**WHAT YOU WILL DO**. Please print the data again exactly as given.

**RECORDS FOR THIS EXERCISE**.
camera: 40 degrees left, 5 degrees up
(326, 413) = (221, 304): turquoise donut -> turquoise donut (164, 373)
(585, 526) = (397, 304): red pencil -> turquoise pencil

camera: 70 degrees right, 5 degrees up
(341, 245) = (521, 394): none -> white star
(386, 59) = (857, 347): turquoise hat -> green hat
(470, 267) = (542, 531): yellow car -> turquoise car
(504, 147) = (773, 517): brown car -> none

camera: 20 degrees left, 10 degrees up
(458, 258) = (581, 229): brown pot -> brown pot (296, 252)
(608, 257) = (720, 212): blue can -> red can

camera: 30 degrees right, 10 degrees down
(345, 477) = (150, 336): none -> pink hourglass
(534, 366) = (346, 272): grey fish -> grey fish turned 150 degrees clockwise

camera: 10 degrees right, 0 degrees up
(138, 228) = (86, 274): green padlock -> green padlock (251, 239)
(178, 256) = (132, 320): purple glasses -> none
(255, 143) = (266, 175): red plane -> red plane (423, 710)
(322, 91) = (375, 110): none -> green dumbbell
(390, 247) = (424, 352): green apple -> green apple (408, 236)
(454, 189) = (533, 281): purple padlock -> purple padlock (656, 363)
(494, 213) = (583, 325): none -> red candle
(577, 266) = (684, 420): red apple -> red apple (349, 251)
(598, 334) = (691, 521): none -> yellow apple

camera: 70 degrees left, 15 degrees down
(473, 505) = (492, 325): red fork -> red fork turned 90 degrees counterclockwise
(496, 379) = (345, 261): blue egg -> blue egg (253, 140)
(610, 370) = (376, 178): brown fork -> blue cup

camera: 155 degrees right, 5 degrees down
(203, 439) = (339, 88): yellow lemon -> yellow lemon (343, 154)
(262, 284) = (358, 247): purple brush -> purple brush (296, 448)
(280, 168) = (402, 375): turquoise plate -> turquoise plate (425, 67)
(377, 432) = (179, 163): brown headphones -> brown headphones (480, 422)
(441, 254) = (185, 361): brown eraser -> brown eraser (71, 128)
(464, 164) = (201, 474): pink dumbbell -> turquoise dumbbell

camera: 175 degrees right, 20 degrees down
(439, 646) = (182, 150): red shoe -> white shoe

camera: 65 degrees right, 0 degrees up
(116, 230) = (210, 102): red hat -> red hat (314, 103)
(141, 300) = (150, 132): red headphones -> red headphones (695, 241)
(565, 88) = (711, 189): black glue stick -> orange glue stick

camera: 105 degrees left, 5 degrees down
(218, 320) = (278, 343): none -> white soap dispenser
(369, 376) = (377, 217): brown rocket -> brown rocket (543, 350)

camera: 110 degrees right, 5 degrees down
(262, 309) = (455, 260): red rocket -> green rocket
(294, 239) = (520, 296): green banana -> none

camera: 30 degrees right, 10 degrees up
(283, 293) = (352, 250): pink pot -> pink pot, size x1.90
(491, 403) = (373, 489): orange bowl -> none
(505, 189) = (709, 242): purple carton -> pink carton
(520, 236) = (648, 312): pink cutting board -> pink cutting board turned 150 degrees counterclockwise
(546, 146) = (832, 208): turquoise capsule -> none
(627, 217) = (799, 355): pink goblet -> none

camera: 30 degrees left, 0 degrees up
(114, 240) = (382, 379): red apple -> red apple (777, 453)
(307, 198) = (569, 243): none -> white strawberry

**RESPONSE AREA**.
camera: 40 degrees left, 5 degrees up
(326, 413) = (221, 304): turquoise donut -> turquoise donut (164, 373)
(585, 526) = (397, 304): red pencil -> turquoise pencil

camera: 70 degrees right, 5 degrees up
(341, 245) = (521, 394): none -> white star
(386, 59) = (857, 347): turquoise hat -> green hat
(470, 267) = (542, 531): yellow car -> turquoise car
(504, 147) = (773, 517): brown car -> none

camera: 20 degrees left, 10 degrees up
(458, 258) = (581, 229): brown pot -> brown pot (296, 252)
(608, 257) = (720, 212): blue can -> red can

camera: 30 degrees right, 10 degrees down
(345, 477) = (150, 336): none -> pink hourglass
(534, 366) = (346, 272): grey fish -> grey fish turned 150 degrees clockwise

camera: 10 degrees right, 0 degrees up
(138, 228) = (86, 274): green padlock -> green padlock (251, 239)
(178, 256) = (132, 320): purple glasses -> none
(255, 143) = (266, 175): red plane -> red plane (423, 710)
(322, 91) = (375, 110): none -> green dumbbell
(390, 247) = (424, 352): green apple -> green apple (408, 236)
(454, 189) = (533, 281): purple padlock -> purple padlock (656, 363)
(494, 213) = (583, 325): none -> red candle
(577, 266) = (684, 420): red apple -> red apple (349, 251)
(598, 334) = (691, 521): none -> yellow apple

camera: 70 degrees left, 15 degrees down
(473, 505) = (492, 325): red fork -> red fork turned 90 degrees counterclockwise
(496, 379) = (345, 261): blue egg -> blue egg (253, 140)
(610, 370) = (376, 178): brown fork -> blue cup

camera: 155 degrees right, 5 degrees down
(203, 439) = (339, 88): yellow lemon -> yellow lemon (343, 154)
(262, 284) = (358, 247): purple brush -> purple brush (296, 448)
(280, 168) = (402, 375): turquoise plate -> turquoise plate (425, 67)
(377, 432) = (179, 163): brown headphones -> brown headphones (480, 422)
(441, 254) = (185, 361): brown eraser -> brown eraser (71, 128)
(464, 164) = (201, 474): pink dumbbell -> turquoise dumbbell

camera: 175 degrees right, 20 degrees down
(439, 646) = (182, 150): red shoe -> white shoe

camera: 65 degrees right, 0 degrees up
(116, 230) = (210, 102): red hat -> red hat (314, 103)
(141, 300) = (150, 132): red headphones -> red headphones (695, 241)
(565, 88) = (711, 189): black glue stick -> orange glue stick

camera: 105 degrees left, 5 degrees down
(218, 320) = (278, 343): none -> white soap dispenser
(369, 376) = (377, 217): brown rocket -> brown rocket (543, 350)

camera: 110 degrees right, 5 degrees down
(262, 309) = (455, 260): red rocket -> green rocket
(294, 239) = (520, 296): green banana -> none

camera: 30 degrees right, 10 degrees up
(283, 293) = (352, 250): pink pot -> pink pot, size x1.90
(491, 403) = (373, 489): orange bowl -> none
(505, 189) = (709, 242): purple carton -> pink carton
(520, 236) = (648, 312): pink cutting board -> pink cutting board turned 150 degrees counterclockwise
(546, 146) = (832, 208): turquoise capsule -> none
(627, 217) = (799, 355): pink goblet -> none

camera: 30 degrees left, 0 degrees up
(114, 240) = (382, 379): red apple -> red apple (777, 453)
(307, 198) = (569, 243): none -> white strawberry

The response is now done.